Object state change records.
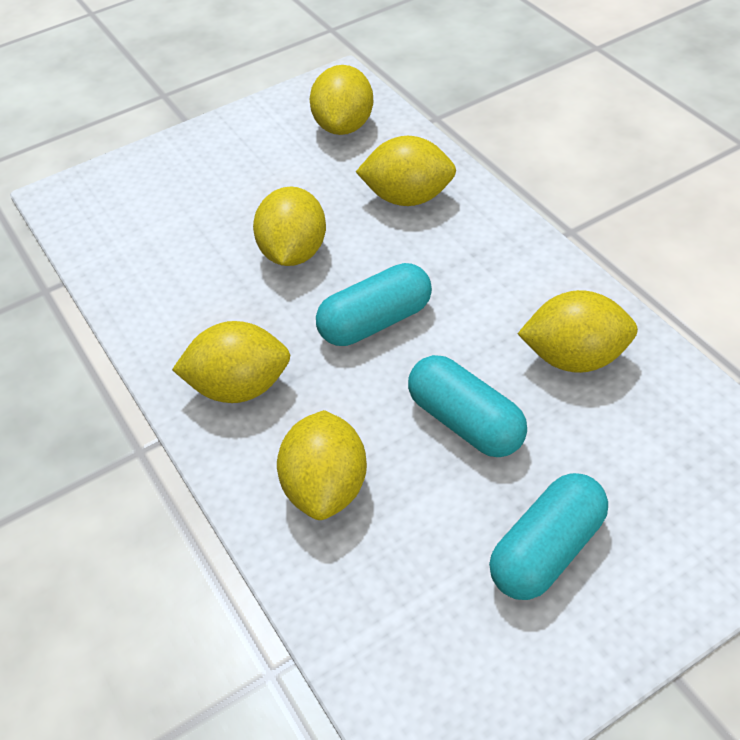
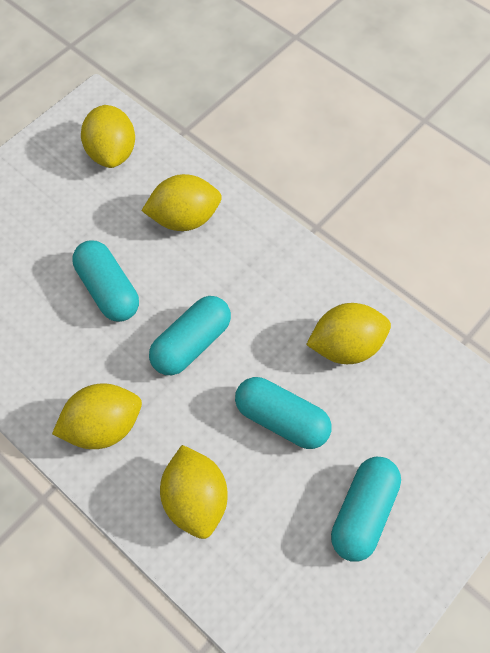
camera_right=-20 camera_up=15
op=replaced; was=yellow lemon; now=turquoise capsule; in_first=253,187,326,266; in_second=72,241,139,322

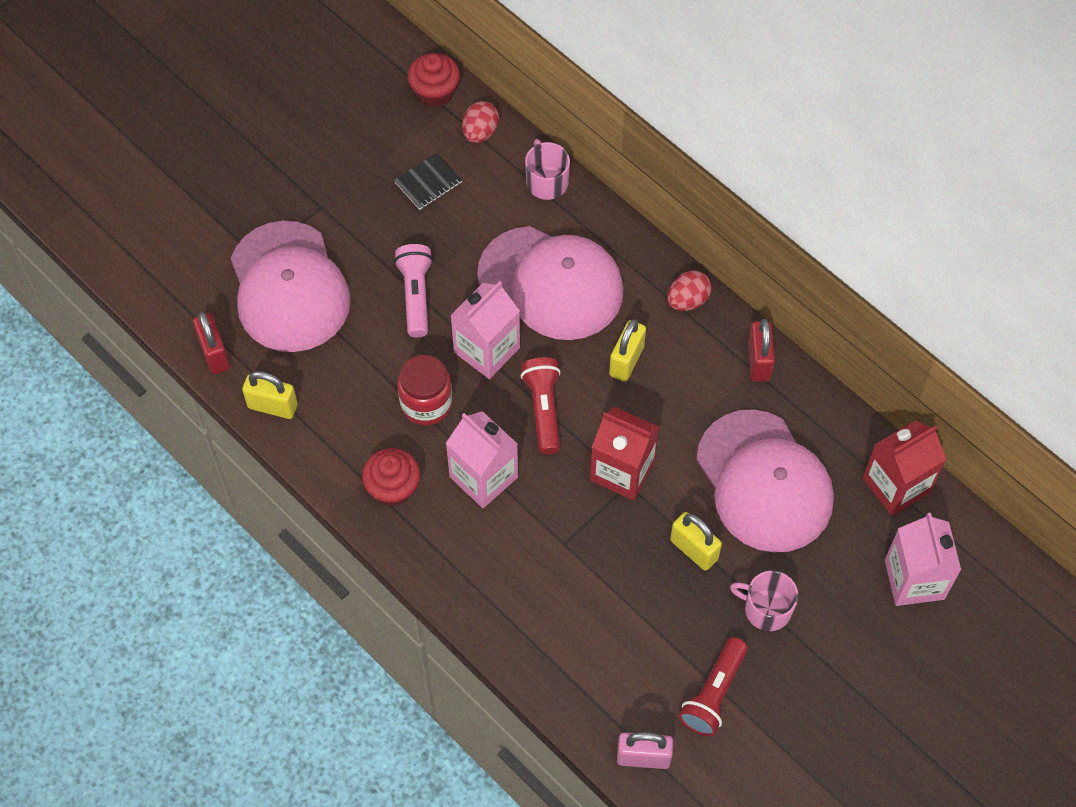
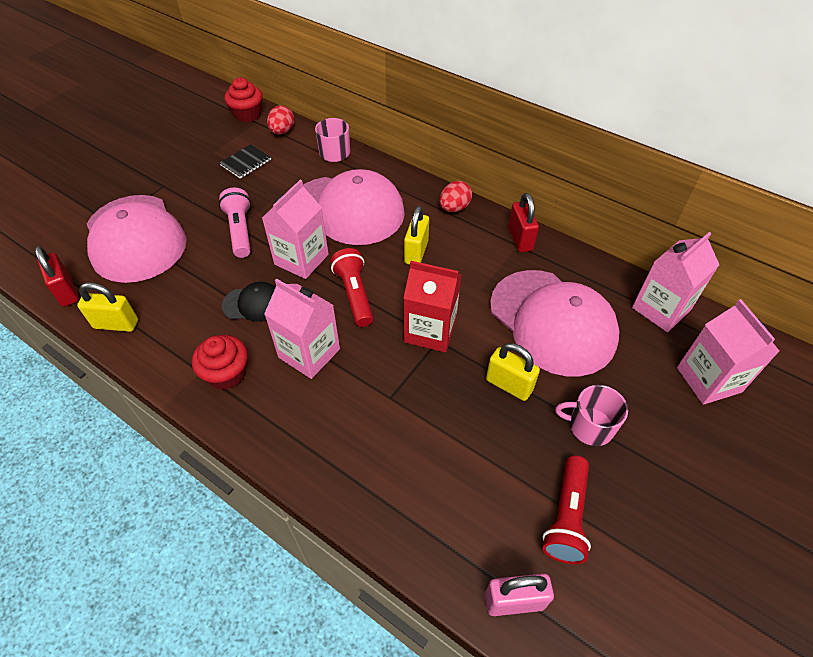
camera_right=-10 camera_up=-10
op=replaced; was=red jar; now=black cap; in_first=397,355,452,425; in_second=222,282,276,322
op=recoloured; was=red carton; now=pink carton; in_first=863,420,947,516; in_second=632,232,719,332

TO DO. Restate the entries above word for word, minus the pictures.

TASK RESPONSE.
camera_right=-20 camera_up=15
op=replaced; was=yellow lemon; now=turquoise capsule; in_first=253,187,326,266; in_second=72,241,139,322

camera_right=-10 camera_up=-10
op=replaced; was=red jar; now=black cap; in_first=397,355,452,425; in_second=222,282,276,322
op=recoloured; was=red carton; now=pink carton; in_first=863,420,947,516; in_second=632,232,719,332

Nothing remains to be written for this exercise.